*** Given information ***
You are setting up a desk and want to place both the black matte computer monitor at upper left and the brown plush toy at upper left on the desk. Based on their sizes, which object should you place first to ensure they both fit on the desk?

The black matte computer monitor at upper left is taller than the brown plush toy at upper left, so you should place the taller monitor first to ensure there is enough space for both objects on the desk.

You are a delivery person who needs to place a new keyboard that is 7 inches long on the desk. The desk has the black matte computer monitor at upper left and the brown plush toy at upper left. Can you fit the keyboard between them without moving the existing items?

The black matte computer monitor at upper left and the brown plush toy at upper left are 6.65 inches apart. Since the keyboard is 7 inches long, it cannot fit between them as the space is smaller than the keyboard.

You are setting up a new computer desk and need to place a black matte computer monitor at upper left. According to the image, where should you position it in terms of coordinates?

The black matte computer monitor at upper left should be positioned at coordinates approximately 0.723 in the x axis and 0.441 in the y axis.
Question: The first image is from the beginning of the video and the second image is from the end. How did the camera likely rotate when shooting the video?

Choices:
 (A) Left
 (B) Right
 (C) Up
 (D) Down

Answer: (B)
*** End of Given information ***
*** Given information ***
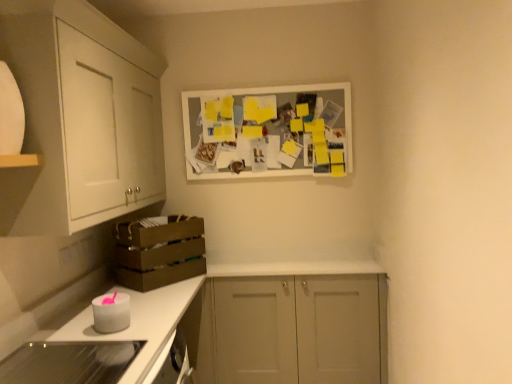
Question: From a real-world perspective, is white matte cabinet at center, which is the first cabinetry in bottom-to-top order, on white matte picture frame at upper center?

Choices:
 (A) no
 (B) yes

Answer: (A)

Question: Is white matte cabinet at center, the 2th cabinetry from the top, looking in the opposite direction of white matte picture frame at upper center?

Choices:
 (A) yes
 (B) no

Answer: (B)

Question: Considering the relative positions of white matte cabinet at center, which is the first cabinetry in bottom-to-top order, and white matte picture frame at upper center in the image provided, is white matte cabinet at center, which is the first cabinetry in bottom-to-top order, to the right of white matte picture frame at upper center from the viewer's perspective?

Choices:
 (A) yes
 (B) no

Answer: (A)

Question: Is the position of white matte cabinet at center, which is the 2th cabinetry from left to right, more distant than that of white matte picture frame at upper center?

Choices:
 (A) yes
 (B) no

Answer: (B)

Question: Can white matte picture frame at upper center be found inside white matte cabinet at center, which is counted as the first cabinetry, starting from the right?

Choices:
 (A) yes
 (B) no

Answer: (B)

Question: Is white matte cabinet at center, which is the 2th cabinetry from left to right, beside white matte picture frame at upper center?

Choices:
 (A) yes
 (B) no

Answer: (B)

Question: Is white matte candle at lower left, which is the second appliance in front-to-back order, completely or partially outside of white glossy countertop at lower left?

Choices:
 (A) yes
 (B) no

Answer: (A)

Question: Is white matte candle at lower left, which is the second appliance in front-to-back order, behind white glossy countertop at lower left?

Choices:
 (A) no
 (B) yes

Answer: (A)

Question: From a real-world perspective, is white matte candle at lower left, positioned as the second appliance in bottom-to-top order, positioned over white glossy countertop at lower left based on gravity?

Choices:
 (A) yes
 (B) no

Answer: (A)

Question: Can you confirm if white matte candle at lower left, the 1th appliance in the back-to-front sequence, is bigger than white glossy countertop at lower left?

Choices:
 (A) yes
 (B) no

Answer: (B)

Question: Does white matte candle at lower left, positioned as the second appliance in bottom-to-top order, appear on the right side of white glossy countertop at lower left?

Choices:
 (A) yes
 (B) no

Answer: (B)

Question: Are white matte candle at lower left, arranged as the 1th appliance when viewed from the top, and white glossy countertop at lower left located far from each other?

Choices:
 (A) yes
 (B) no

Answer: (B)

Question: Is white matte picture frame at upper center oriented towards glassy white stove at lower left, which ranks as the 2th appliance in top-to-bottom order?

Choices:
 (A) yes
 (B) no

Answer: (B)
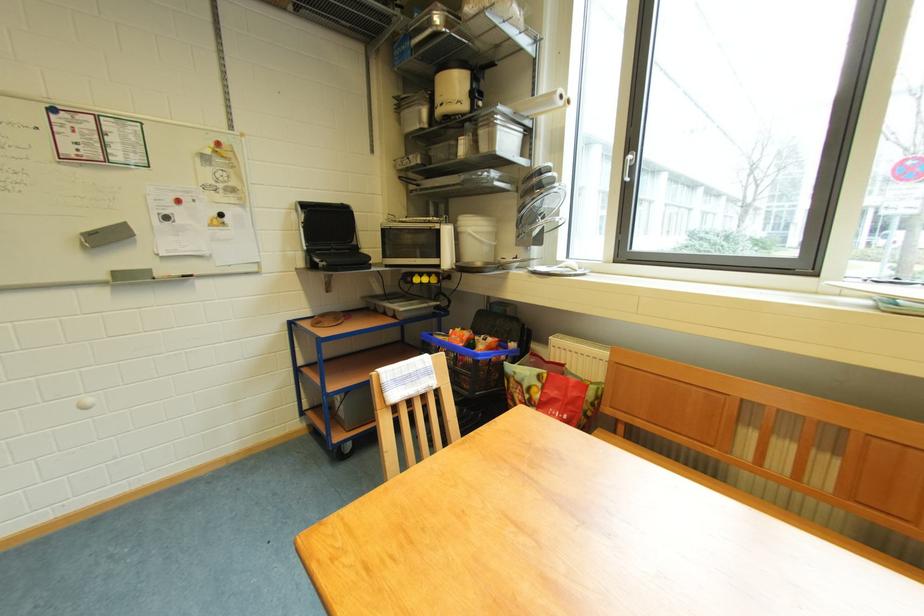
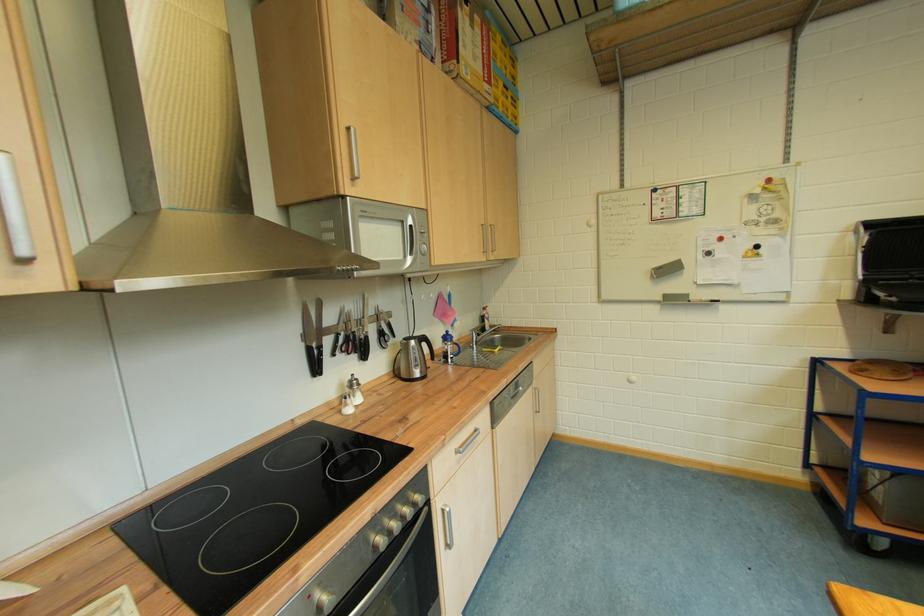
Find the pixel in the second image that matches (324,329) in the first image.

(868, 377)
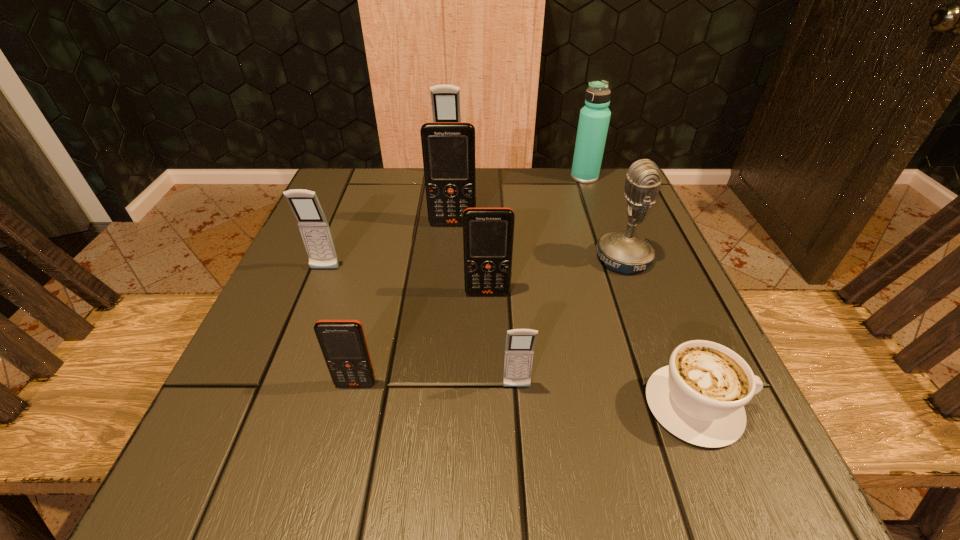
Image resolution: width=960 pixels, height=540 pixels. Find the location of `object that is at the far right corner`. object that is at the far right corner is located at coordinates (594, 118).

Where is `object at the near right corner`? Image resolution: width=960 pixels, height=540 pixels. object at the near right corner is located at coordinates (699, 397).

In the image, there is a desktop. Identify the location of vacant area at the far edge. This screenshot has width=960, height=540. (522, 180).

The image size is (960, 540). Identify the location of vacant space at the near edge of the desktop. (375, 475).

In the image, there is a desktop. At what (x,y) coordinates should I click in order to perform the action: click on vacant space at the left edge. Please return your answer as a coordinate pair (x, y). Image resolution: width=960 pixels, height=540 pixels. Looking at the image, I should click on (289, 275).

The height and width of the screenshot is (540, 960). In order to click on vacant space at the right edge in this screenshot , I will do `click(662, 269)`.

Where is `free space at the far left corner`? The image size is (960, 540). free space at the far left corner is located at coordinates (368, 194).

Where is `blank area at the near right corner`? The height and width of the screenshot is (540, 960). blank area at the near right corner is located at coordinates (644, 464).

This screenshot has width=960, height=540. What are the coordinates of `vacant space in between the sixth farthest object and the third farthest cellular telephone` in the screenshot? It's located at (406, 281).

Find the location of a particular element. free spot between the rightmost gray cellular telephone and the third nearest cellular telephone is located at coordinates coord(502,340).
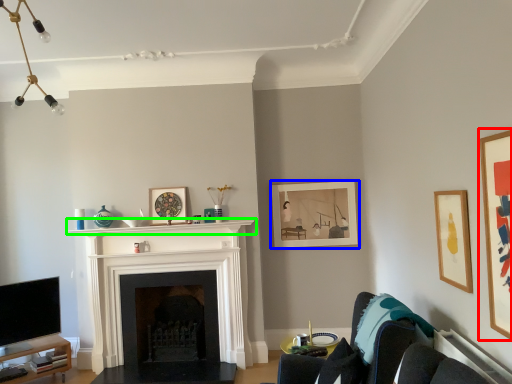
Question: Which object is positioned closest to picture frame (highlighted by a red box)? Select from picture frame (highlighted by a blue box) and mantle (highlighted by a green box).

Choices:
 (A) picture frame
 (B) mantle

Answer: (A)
*** End of Given information ***
### [What this task involves]
Replace each "cellular telephone" with "mobile phone" in the lines from the one with "coordinates (368, 194)." to the one with "Find the location of a", and give back only those lines with nothing else changed.

### [Worked solution]
Where is `free space at the far left corner`? The image size is (960, 540). free space at the far left corner is located at coordinates (368, 194).

Where is `blank area at the near right corner`? The height and width of the screenshot is (540, 960). blank area at the near right corner is located at coordinates (644, 464).

This screenshot has width=960, height=540. What are the coordinates of `vacant space in between the sixth farthest object and the third farthest mobile phone` in the screenshot? It's located at (406, 281).

Find the location of a particular element. free spot between the rightmost gray mobile phone and the third nearest mobile phone is located at coordinates coord(502,340).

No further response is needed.